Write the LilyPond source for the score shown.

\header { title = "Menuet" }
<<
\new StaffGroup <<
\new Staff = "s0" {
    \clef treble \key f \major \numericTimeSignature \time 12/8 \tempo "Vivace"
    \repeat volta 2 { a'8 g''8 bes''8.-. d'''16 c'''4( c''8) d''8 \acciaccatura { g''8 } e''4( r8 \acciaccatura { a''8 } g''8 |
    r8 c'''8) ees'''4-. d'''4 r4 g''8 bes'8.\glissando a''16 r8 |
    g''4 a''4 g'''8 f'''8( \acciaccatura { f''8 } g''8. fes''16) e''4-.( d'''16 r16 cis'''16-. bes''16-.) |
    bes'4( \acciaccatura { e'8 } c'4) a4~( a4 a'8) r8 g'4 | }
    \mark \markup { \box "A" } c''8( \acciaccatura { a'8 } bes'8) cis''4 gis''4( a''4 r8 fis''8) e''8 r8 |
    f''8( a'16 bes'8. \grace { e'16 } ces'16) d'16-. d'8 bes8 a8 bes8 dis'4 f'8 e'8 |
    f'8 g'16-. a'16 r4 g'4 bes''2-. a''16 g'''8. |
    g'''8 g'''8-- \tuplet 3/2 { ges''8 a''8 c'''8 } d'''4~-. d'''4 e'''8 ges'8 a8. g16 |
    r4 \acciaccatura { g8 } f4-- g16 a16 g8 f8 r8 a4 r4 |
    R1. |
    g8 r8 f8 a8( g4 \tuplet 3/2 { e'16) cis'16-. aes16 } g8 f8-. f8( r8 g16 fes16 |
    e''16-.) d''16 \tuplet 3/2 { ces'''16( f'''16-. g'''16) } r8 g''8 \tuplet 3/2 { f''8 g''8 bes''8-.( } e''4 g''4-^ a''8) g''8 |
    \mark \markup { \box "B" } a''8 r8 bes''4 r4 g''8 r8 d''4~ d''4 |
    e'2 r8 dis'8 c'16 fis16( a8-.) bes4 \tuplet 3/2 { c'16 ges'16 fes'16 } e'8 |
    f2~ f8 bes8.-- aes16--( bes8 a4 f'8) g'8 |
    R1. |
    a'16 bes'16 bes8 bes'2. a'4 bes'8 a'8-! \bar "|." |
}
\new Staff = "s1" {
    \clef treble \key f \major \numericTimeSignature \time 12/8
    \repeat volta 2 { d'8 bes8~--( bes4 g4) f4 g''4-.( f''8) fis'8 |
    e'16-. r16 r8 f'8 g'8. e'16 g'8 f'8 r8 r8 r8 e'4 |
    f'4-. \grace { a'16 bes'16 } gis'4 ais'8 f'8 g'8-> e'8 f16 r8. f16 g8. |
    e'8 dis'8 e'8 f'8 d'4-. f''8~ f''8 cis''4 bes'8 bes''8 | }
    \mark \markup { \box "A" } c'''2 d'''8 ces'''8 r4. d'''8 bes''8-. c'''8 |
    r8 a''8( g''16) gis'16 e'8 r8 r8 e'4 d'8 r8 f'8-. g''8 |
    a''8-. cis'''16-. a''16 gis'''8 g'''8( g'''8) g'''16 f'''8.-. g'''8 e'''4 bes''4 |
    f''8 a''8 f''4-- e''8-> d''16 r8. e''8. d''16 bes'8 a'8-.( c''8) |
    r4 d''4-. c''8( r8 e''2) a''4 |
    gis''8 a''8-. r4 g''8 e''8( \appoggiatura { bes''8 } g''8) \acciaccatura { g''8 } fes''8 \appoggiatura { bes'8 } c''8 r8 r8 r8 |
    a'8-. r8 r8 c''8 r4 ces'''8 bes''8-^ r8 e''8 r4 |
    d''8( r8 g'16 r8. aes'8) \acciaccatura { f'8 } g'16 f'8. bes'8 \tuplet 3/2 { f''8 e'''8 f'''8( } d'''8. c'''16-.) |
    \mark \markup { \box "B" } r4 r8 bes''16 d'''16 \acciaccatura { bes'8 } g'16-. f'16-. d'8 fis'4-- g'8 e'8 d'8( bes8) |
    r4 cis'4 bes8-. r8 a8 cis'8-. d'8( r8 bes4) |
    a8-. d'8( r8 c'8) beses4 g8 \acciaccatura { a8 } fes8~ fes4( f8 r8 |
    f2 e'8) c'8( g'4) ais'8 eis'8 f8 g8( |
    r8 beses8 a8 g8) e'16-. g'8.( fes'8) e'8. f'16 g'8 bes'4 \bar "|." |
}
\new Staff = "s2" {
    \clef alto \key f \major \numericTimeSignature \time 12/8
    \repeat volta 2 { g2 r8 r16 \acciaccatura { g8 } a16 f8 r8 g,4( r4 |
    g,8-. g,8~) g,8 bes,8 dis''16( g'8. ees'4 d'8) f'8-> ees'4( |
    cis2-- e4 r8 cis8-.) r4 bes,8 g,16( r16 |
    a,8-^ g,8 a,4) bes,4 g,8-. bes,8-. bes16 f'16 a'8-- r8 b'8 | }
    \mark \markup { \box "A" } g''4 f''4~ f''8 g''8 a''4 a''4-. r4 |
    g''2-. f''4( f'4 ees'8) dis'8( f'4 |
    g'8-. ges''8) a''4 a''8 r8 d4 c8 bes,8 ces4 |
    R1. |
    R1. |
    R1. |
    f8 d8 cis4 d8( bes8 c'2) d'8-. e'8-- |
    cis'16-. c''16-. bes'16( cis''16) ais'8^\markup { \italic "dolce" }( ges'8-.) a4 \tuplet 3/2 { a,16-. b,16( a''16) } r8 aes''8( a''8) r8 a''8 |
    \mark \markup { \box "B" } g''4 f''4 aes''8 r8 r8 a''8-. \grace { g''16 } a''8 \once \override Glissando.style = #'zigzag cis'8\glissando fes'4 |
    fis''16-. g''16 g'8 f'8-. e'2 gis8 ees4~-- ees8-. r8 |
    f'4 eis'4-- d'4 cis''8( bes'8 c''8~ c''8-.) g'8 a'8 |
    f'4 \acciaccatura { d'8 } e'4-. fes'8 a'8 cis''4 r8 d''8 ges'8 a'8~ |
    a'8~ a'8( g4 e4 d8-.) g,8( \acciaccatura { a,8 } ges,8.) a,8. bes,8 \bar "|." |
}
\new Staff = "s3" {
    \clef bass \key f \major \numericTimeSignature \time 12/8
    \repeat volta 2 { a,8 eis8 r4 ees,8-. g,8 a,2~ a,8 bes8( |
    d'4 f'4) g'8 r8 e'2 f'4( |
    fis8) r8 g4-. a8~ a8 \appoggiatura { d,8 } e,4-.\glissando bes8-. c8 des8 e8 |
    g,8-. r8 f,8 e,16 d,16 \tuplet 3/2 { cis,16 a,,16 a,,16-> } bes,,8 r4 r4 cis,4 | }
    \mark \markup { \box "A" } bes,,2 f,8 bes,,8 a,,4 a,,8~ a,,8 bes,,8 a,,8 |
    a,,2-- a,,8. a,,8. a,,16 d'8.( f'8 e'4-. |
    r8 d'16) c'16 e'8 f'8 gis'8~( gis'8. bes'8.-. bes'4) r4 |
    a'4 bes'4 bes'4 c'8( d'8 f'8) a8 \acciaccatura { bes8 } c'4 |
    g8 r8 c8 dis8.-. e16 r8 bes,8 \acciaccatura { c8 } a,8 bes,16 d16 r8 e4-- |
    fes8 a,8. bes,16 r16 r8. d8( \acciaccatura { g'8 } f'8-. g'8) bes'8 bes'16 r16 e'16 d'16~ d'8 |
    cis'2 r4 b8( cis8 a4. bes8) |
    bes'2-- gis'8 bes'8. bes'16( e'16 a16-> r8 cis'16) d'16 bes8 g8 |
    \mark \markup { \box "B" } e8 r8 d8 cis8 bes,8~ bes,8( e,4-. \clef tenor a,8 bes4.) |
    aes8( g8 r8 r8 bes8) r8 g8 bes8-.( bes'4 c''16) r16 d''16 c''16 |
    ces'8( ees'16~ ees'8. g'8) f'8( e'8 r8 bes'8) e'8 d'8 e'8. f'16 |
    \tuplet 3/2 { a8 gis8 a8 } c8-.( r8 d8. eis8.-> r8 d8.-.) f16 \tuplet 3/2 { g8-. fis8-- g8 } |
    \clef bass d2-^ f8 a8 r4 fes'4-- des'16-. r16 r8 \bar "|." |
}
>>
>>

# # # #

■ **EXERCISE TASK**:
Find each line in the items above that contains the string "grace" and copy those lines out in full. Case counts when matching.

■ **CORRECT OUTPUT**:
    f''8( a'16 bes'8. \grace { e'16 } ces'16) d'16-. d'8 bes8 a8 bes8 dis'4 f'8 e'8 |
    f'4-. \grace { a'16 bes'16 } gis'4 ais'8 f'8 g'8-> e'8 f16 r8. f16 g8. |
    \mark \markup { \box "B" } g''4 f''4 aes''8 r8 r8 a''8-. \grace { g''16 } a''8 \once \override Glissando.style = #'zigzag cis'8\glissando fes'4 |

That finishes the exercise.